▶ [INFORMATION PROVIDED]:

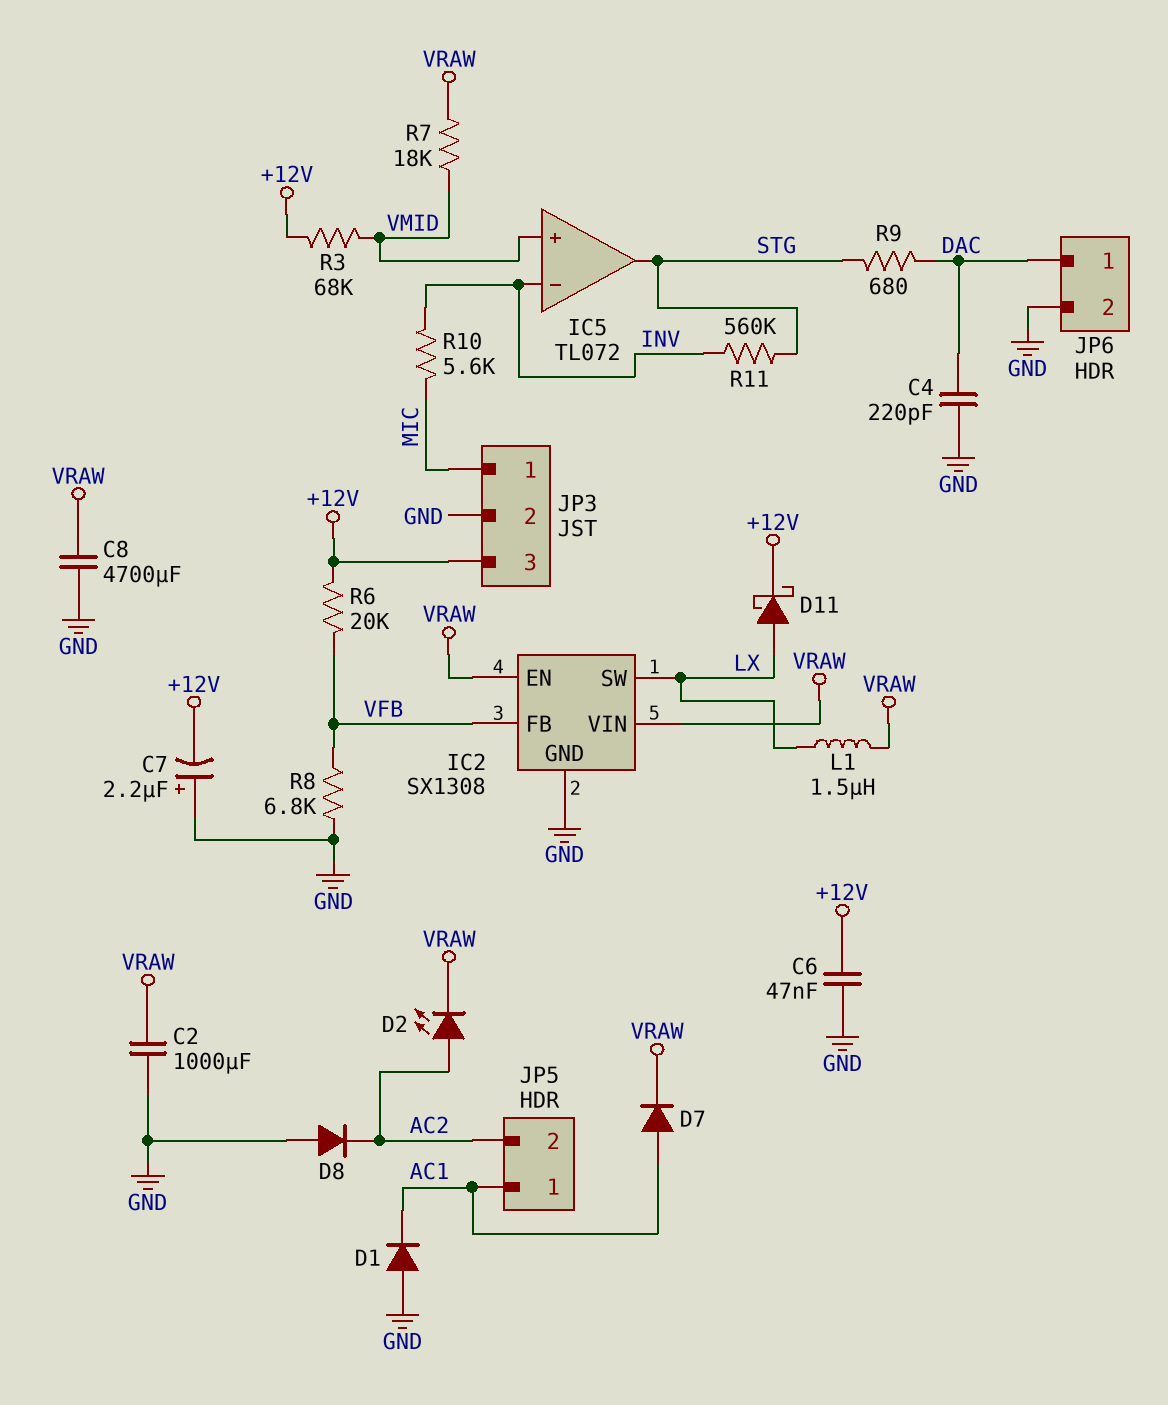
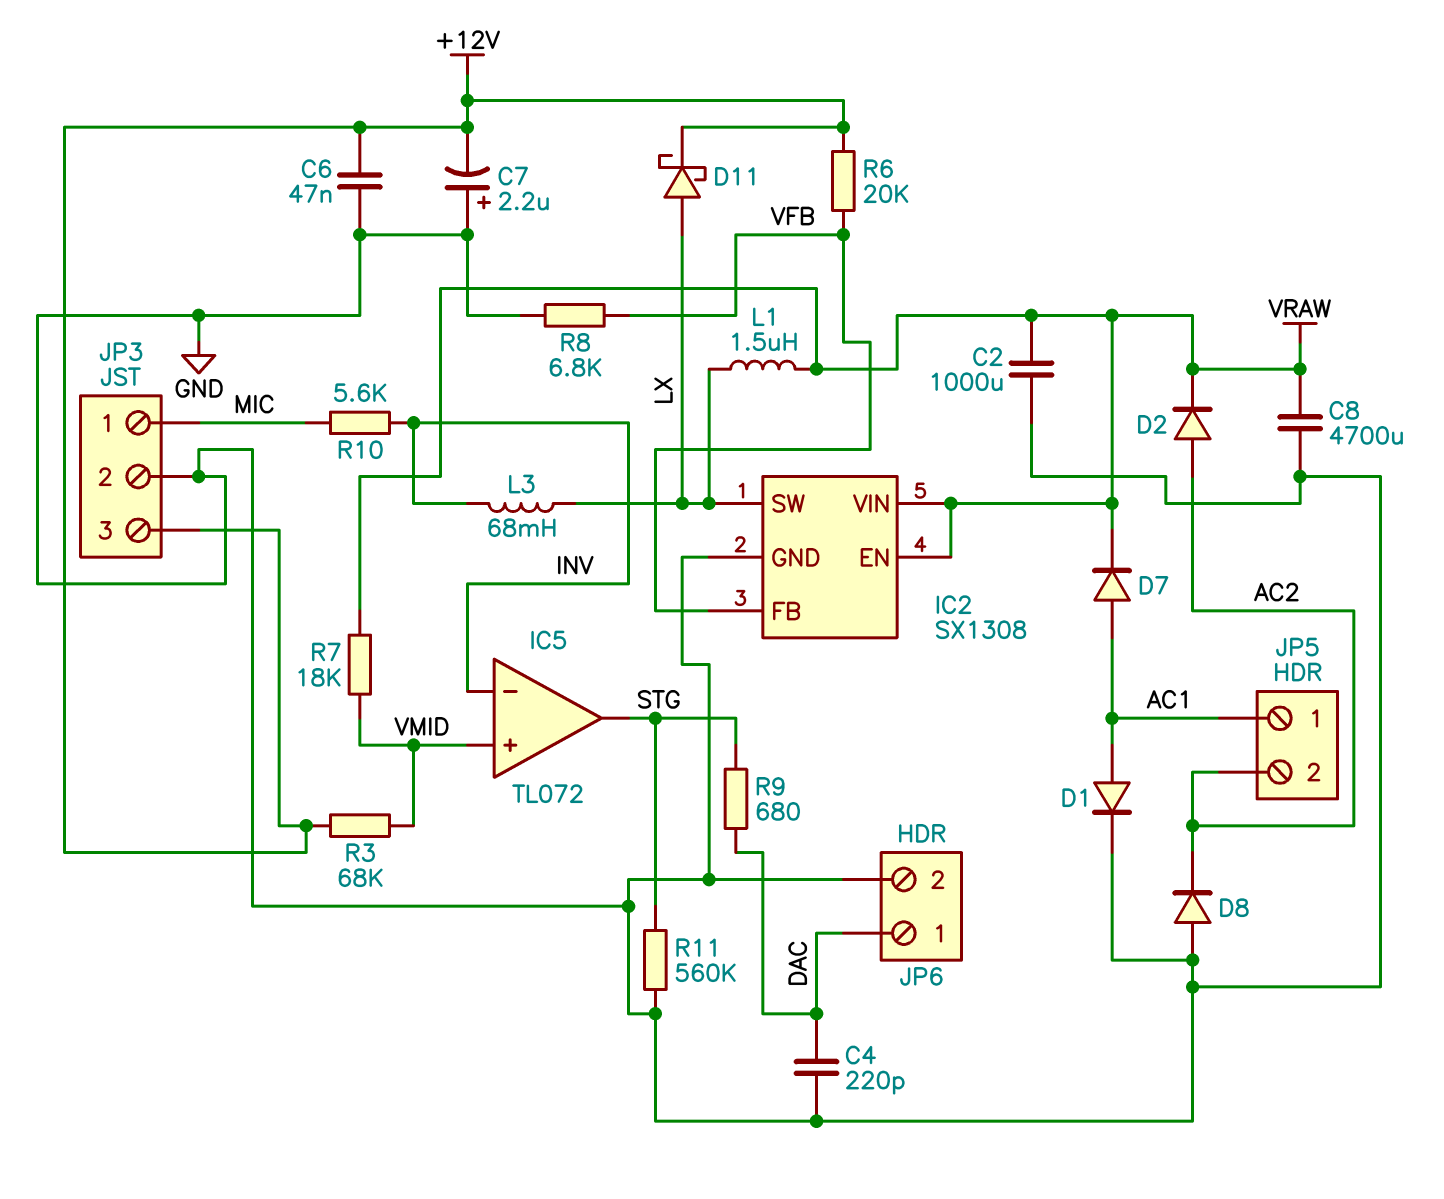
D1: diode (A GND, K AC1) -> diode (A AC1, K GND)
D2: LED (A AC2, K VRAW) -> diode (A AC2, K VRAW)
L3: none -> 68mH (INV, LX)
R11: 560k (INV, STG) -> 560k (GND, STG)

==

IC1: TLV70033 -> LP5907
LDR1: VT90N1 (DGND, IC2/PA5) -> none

==

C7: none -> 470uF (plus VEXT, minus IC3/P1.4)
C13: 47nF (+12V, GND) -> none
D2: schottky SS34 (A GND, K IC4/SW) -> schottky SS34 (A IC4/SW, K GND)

▶ [EXERCISE AIM]:
Transcribe the lines above between the line holding "D2: LED (A AC2, K" and the line holding "R11: 560k (INV, STG) -> 560k (GND, STG)", inclusive, exactly as they stand and with nothing added.

▶ [RESULT FOR THIS EXERCISE]:
D2: LED (A AC2, K VRAW) -> diode (A AC2, K VRAW)
L3: none -> 68mH (INV, LX)
R11: 560k (INV, STG) -> 560k (GND, STG)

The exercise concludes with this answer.